╔══

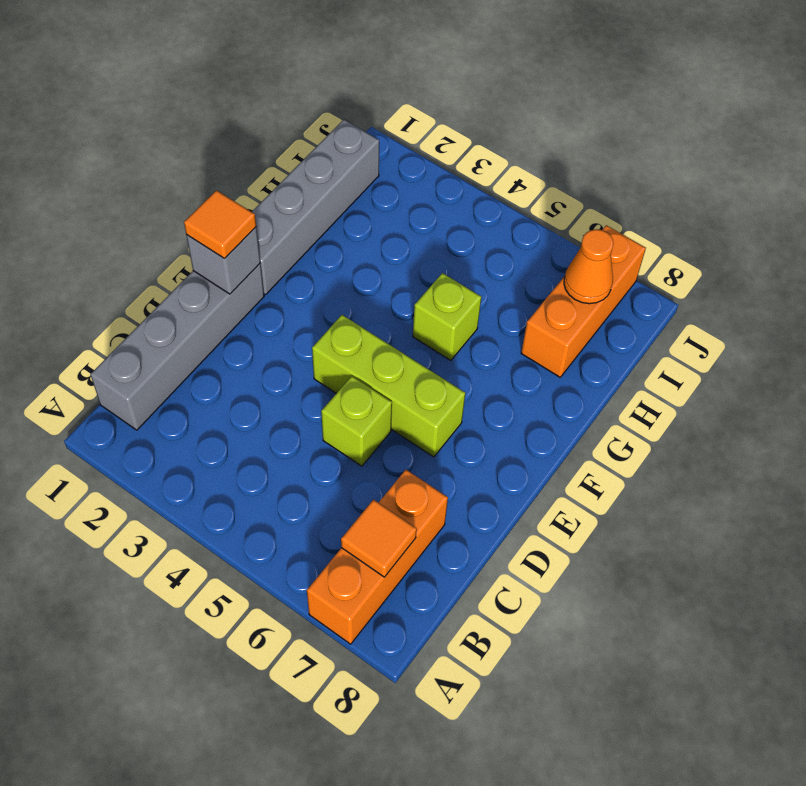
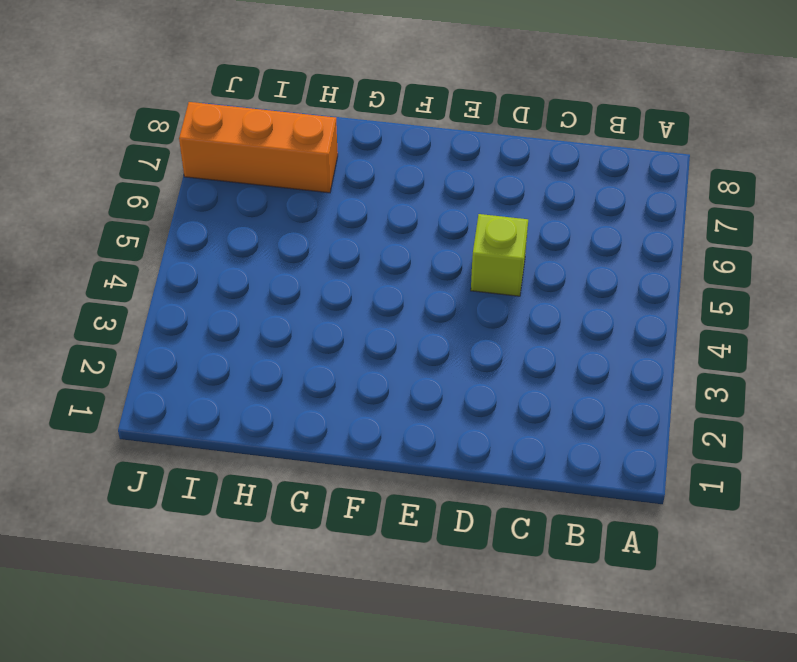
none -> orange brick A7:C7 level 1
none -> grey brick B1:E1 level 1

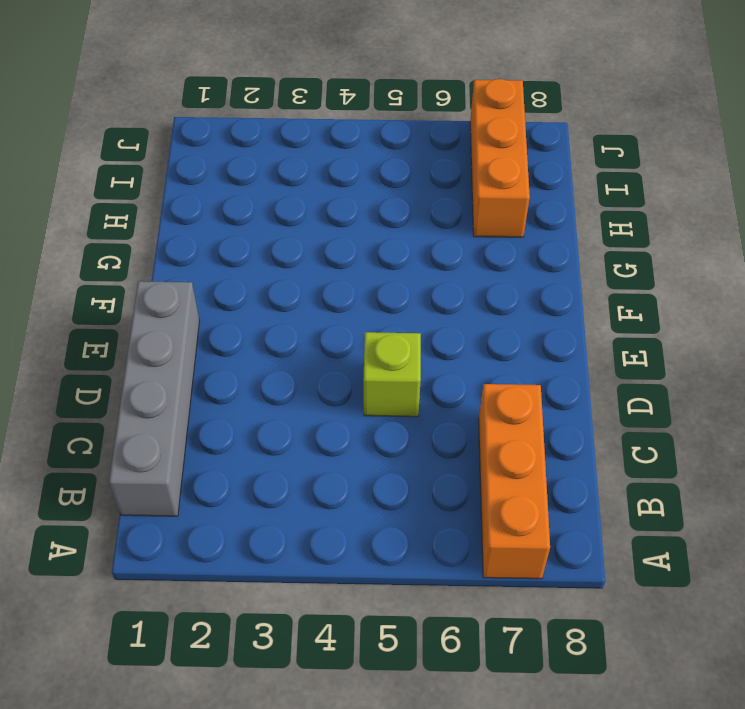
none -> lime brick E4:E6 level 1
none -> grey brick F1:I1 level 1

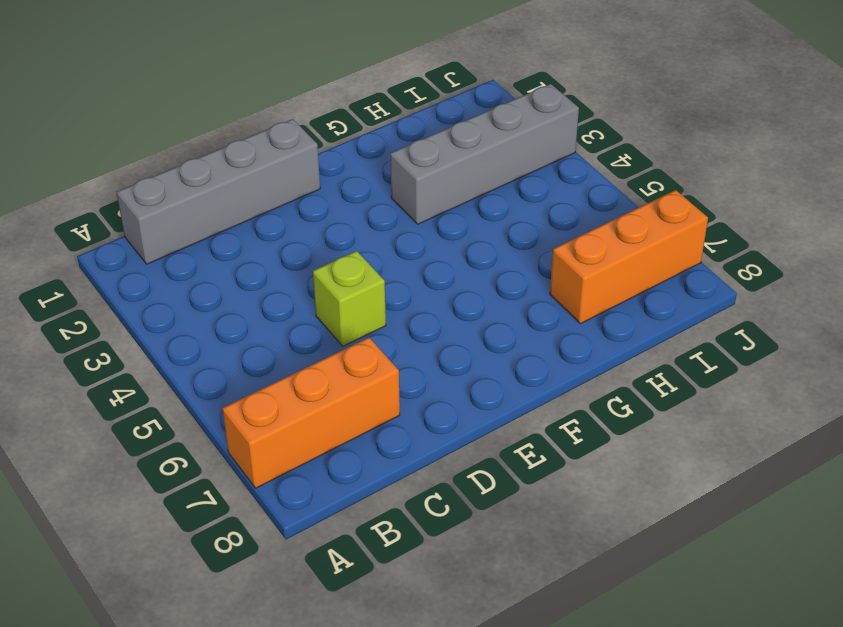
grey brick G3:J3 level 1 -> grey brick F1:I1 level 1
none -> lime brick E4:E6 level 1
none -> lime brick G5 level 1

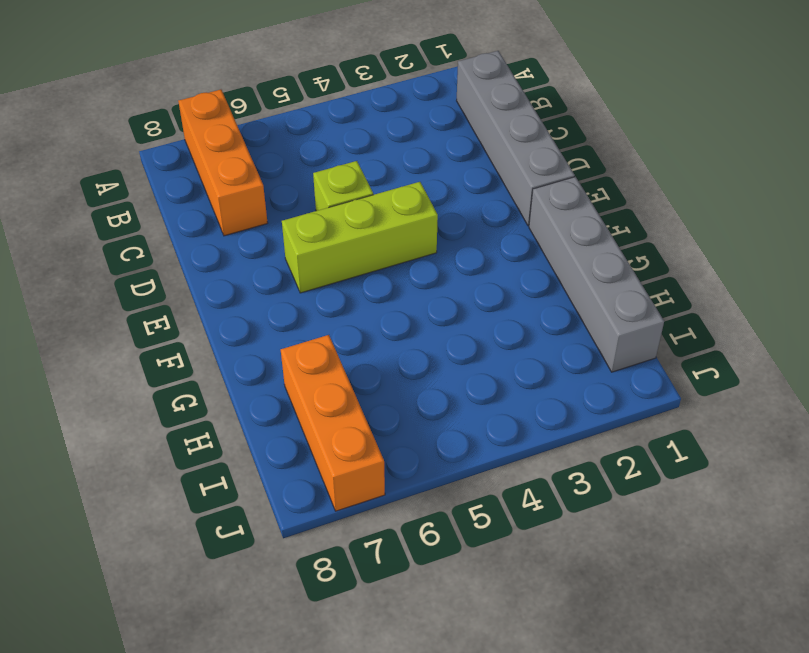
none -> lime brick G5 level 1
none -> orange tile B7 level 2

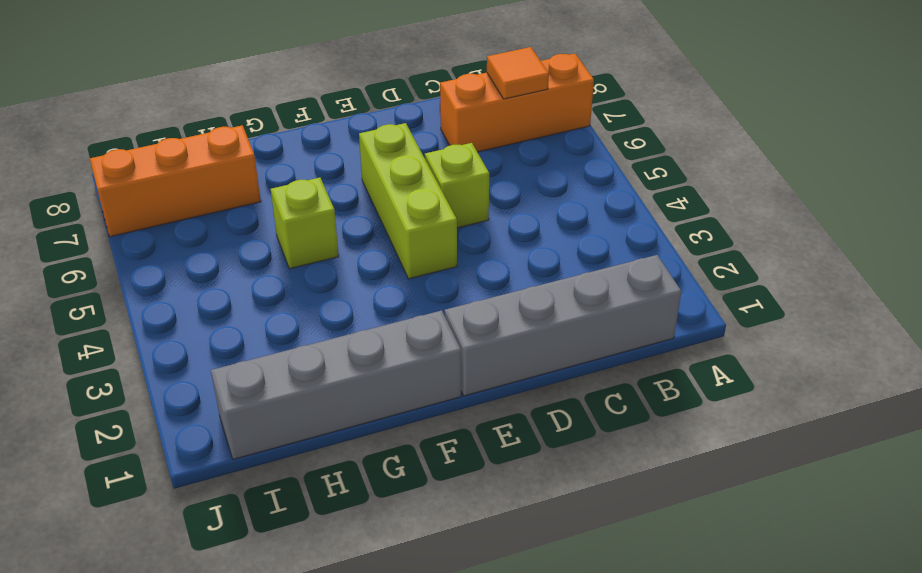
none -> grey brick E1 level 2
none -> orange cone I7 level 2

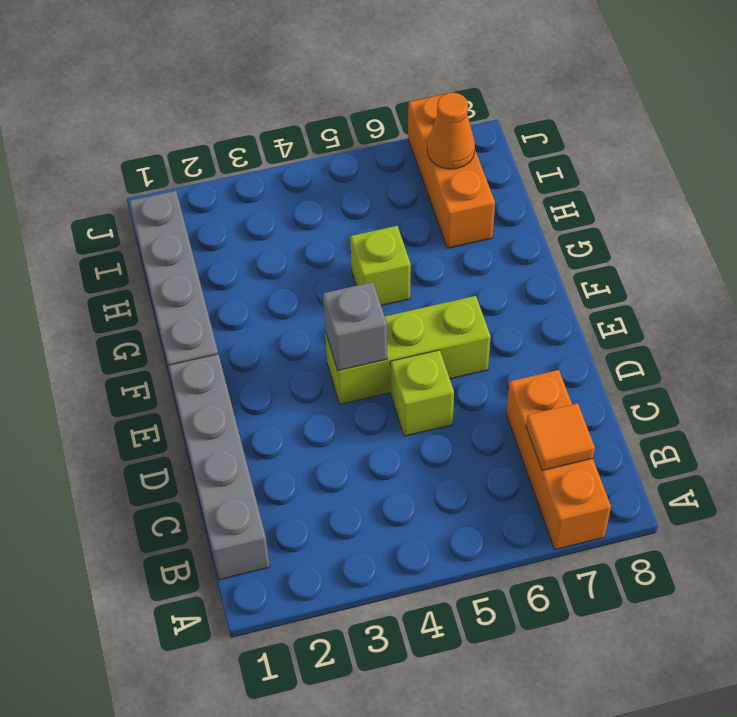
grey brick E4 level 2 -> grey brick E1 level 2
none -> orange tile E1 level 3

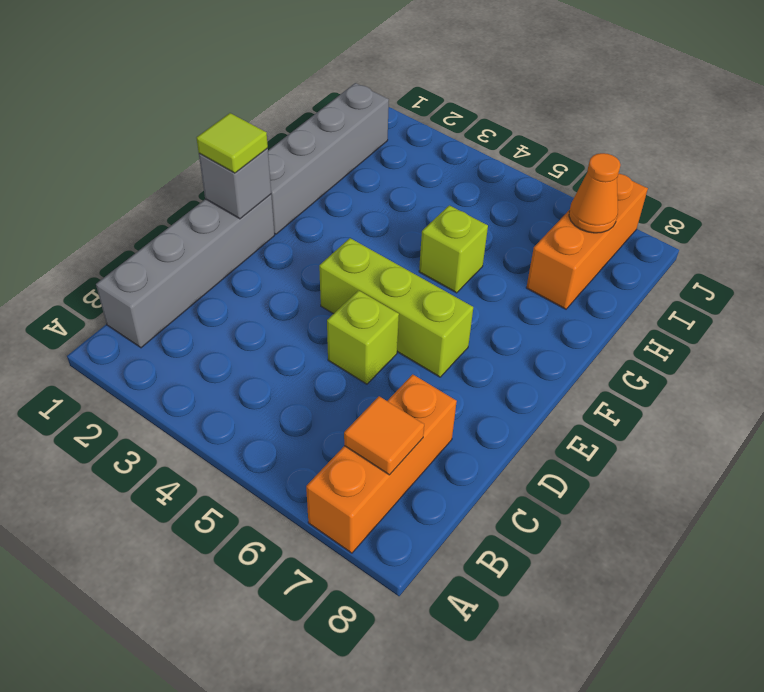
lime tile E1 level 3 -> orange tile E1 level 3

╚══

» Work instruction
Look through the records for the string "tile". Copy every line that has it.

» Exercise result
none -> orange tile B7 level 2
none -> orange tile E1 level 3
lime tile E1 level 3 -> orange tile E1 level 3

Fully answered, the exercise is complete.